- Your goal: Please reproduce all the records exactly while leaving out their pictures.

###

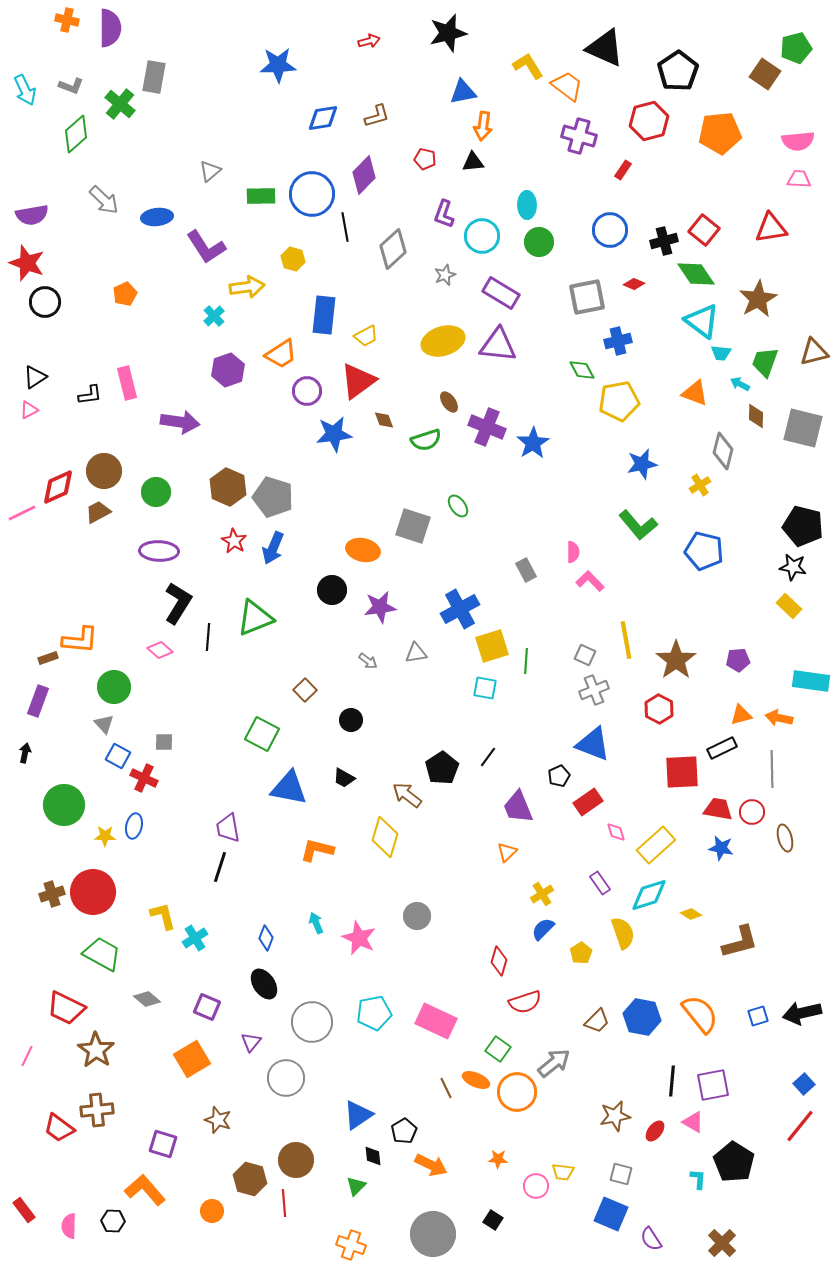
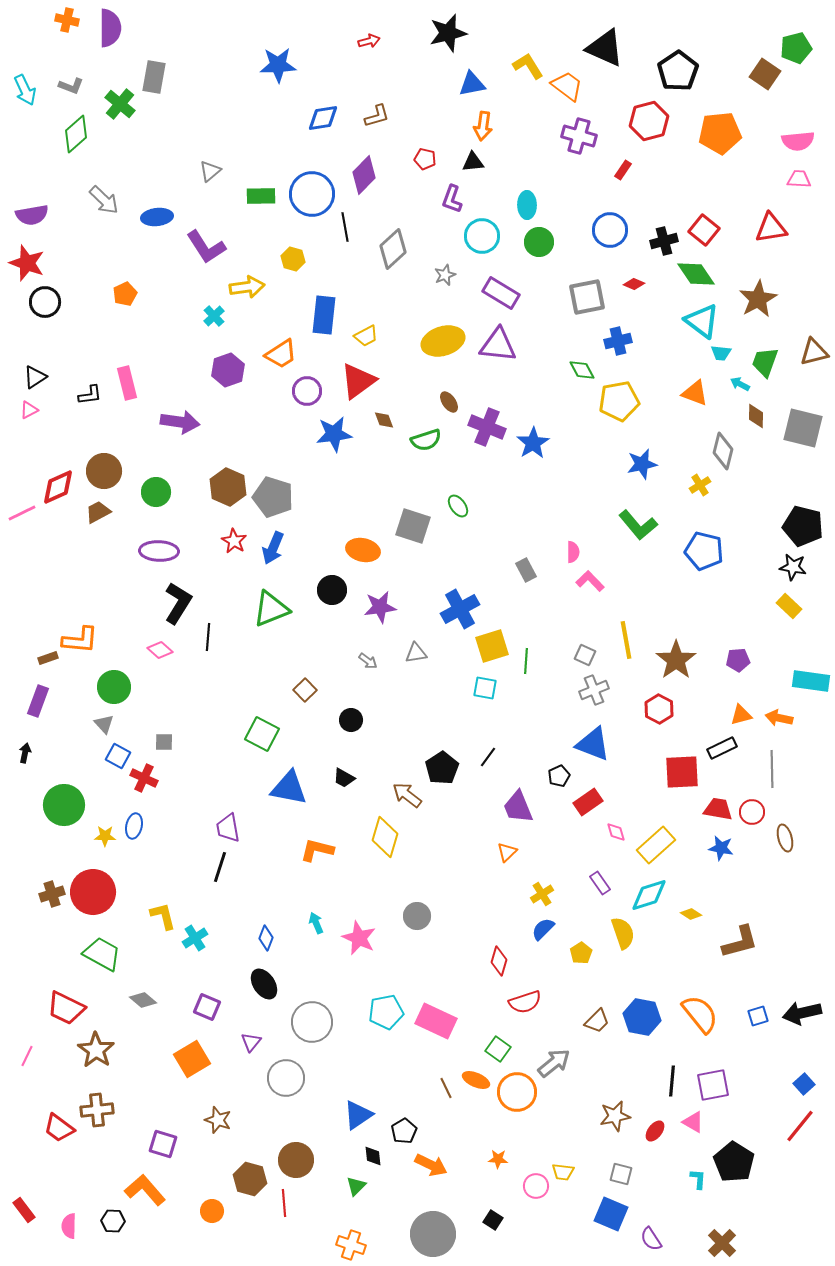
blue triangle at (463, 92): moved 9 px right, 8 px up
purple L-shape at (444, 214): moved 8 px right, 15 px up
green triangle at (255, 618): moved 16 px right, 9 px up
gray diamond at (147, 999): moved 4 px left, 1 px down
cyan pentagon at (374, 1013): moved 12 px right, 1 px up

###

- Result:
blue triangle at (463, 92): moved 9 px right, 8 px up
purple L-shape at (444, 214): moved 8 px right, 15 px up
green triangle at (255, 618): moved 16 px right, 9 px up
gray diamond at (147, 999): moved 4 px left, 1 px down
cyan pentagon at (374, 1013): moved 12 px right, 1 px up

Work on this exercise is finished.